- AIM OF THE TASK -
From the data underneath, reproduce exactly the stretch that begins at the line with "LUX1 pin SDA: D2 -> D7" and ends after the line with "RGB pin G: A0 -> D5".

[Itemized modification records]
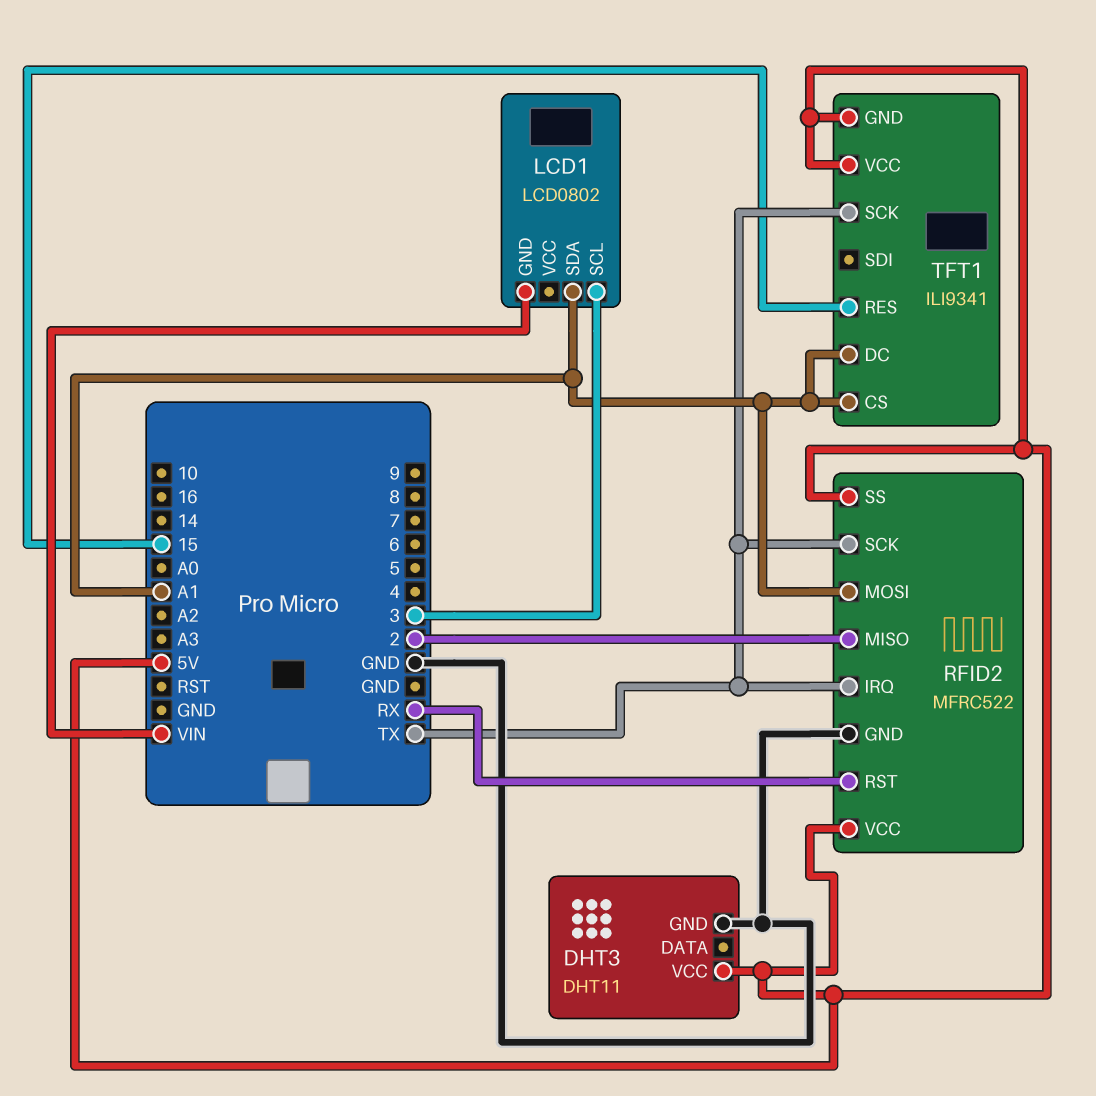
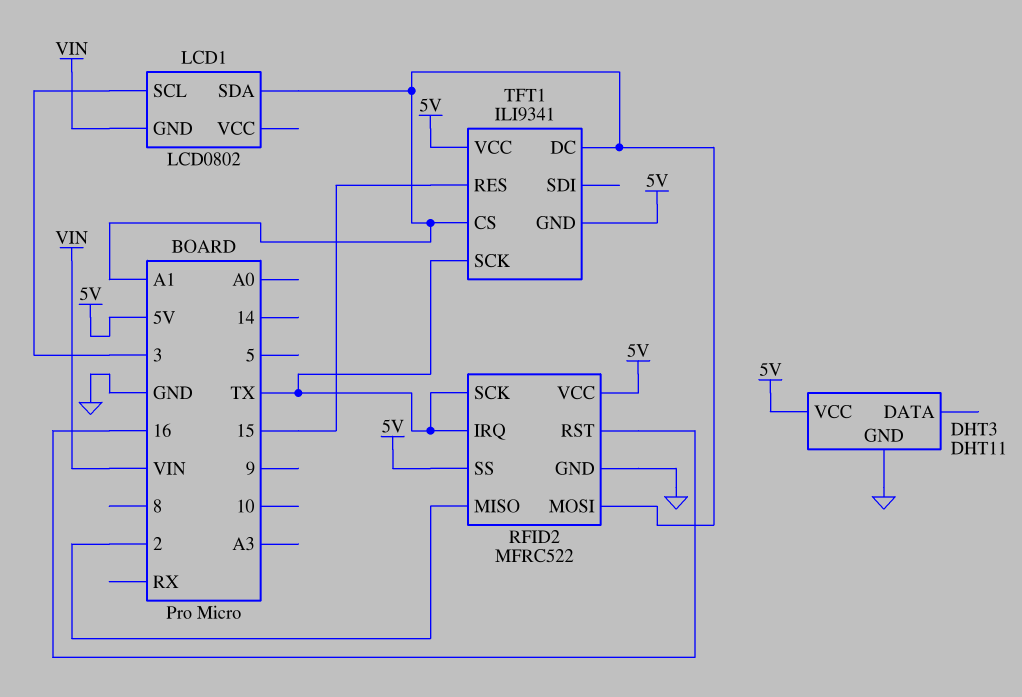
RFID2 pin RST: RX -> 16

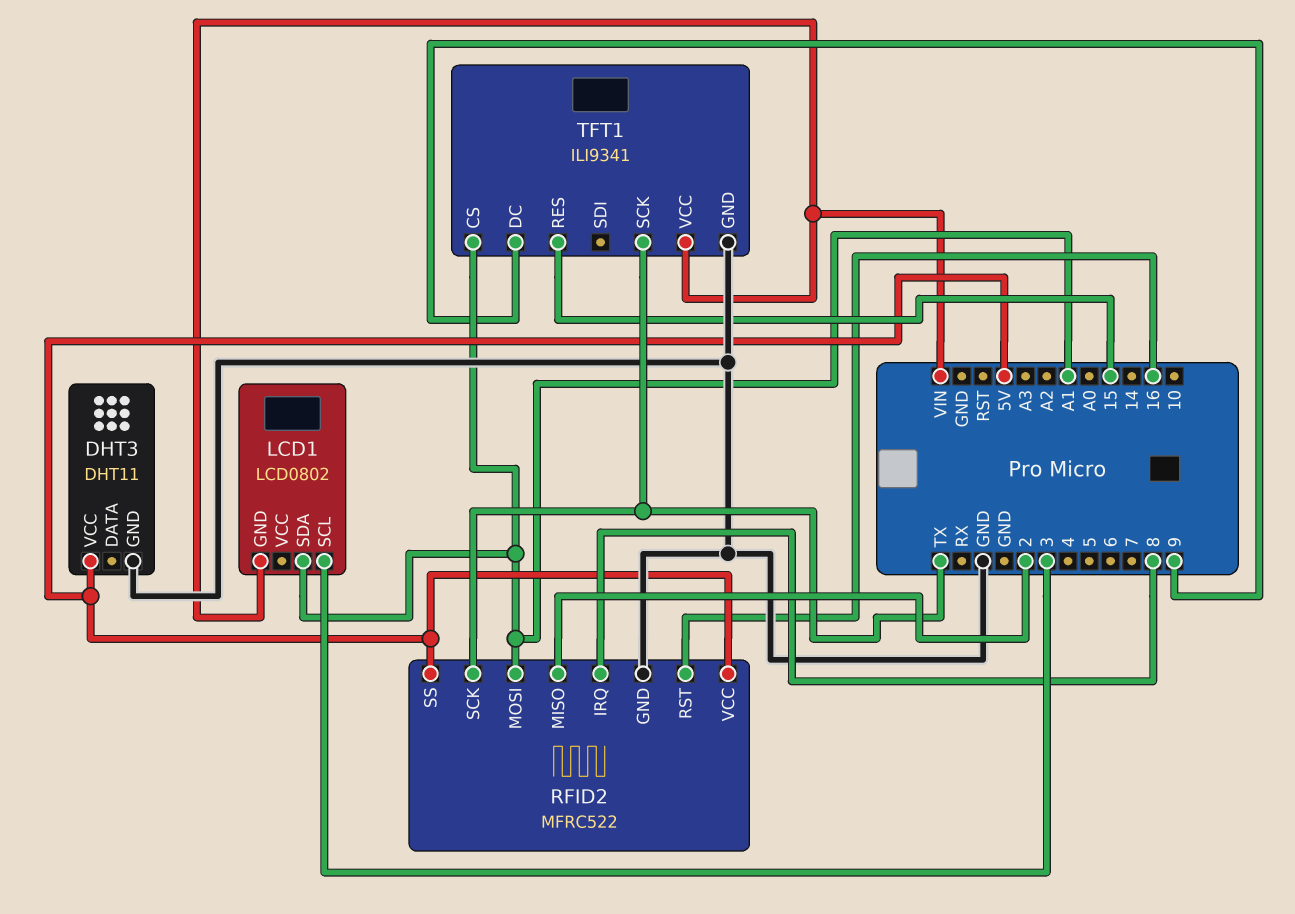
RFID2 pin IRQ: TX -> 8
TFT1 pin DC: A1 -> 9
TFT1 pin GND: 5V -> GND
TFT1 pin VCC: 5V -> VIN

...

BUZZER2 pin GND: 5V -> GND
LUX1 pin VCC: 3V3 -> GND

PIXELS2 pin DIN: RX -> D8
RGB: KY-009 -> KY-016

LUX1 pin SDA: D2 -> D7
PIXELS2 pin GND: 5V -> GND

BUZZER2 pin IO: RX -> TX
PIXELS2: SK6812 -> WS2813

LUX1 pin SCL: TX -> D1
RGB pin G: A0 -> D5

- EXERCISE ANSWER -
LUX1 pin SDA: D2 -> D7
PIXELS2 pin GND: 5V -> GND

BUZZER2 pin IO: RX -> TX
PIXELS2: SK6812 -> WS2813

LUX1 pin SCL: TX -> D1
RGB pin G: A0 -> D5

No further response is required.